(ACTIVITY): Copy every line of the data that contains the string "carton".

Object tracking records

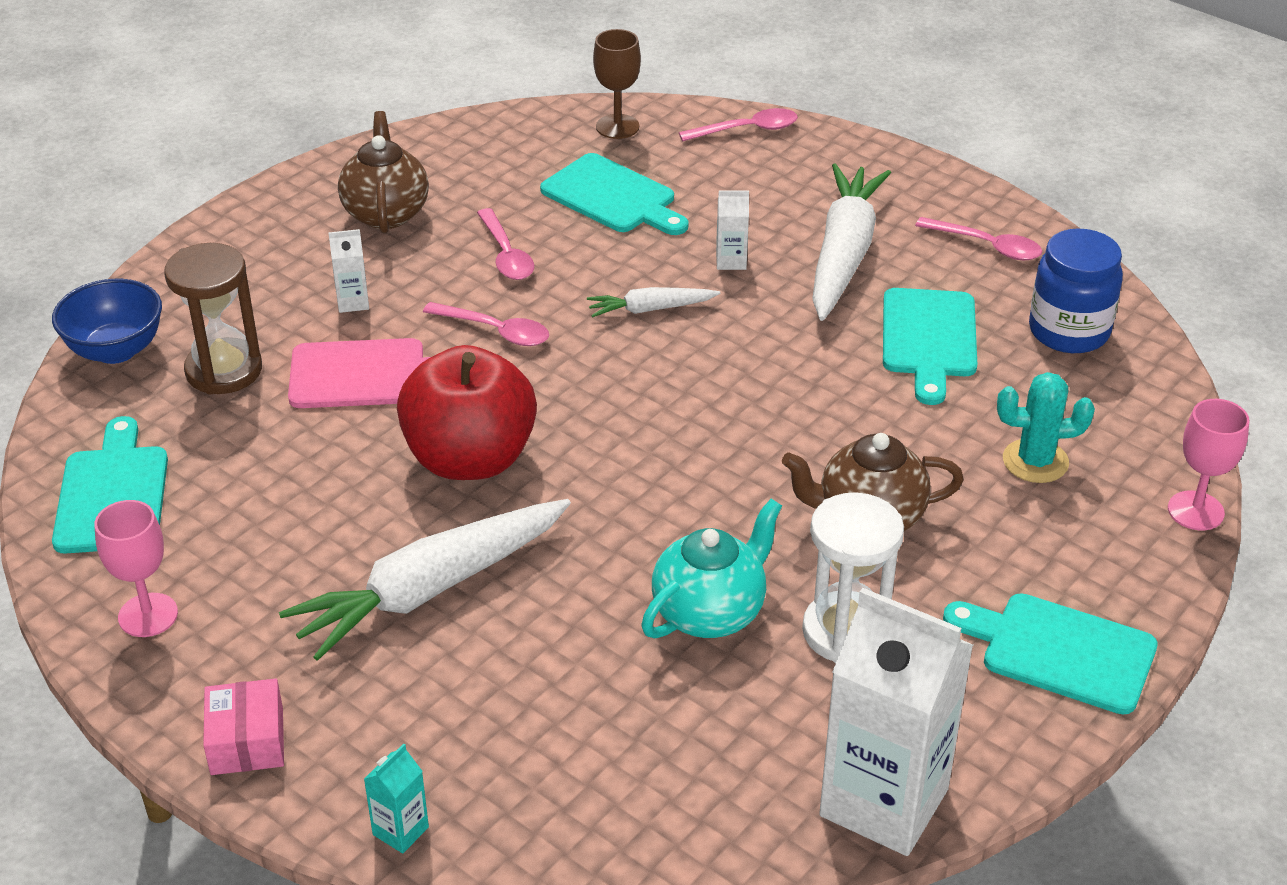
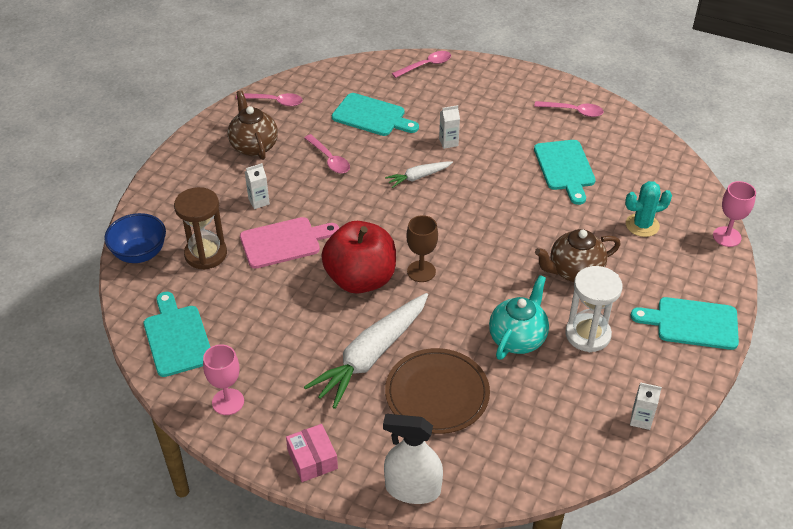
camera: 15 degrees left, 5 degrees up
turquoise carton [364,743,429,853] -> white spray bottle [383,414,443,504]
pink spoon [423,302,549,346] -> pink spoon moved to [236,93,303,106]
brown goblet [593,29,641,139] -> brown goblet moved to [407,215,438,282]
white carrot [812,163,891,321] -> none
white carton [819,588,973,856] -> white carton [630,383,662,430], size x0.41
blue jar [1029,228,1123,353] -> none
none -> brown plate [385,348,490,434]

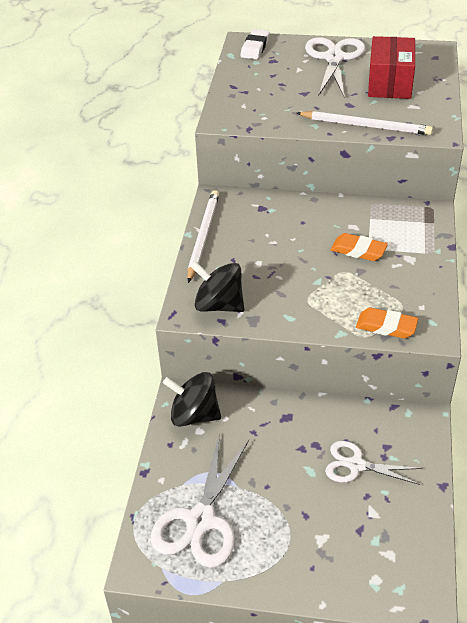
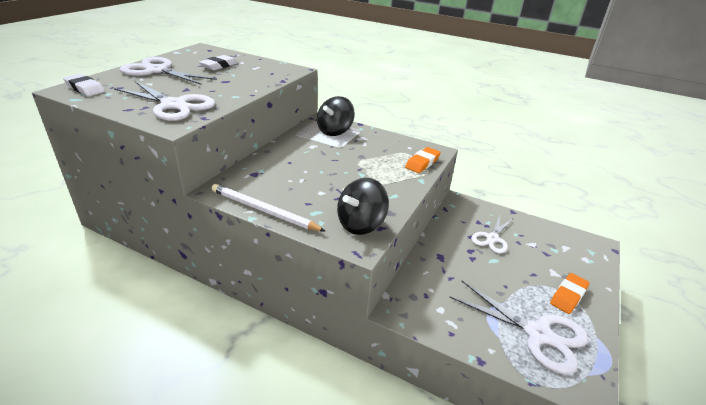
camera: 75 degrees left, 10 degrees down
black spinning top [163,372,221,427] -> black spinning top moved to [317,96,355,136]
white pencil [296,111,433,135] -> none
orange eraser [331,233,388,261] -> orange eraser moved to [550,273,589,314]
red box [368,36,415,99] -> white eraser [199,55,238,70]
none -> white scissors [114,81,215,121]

(FINISHED EXERCISE):
turquoise carton [364,743,429,853] -> white spray bottle [383,414,443,504]
white carton [819,588,973,856] -> white carton [630,383,662,430], size x0.41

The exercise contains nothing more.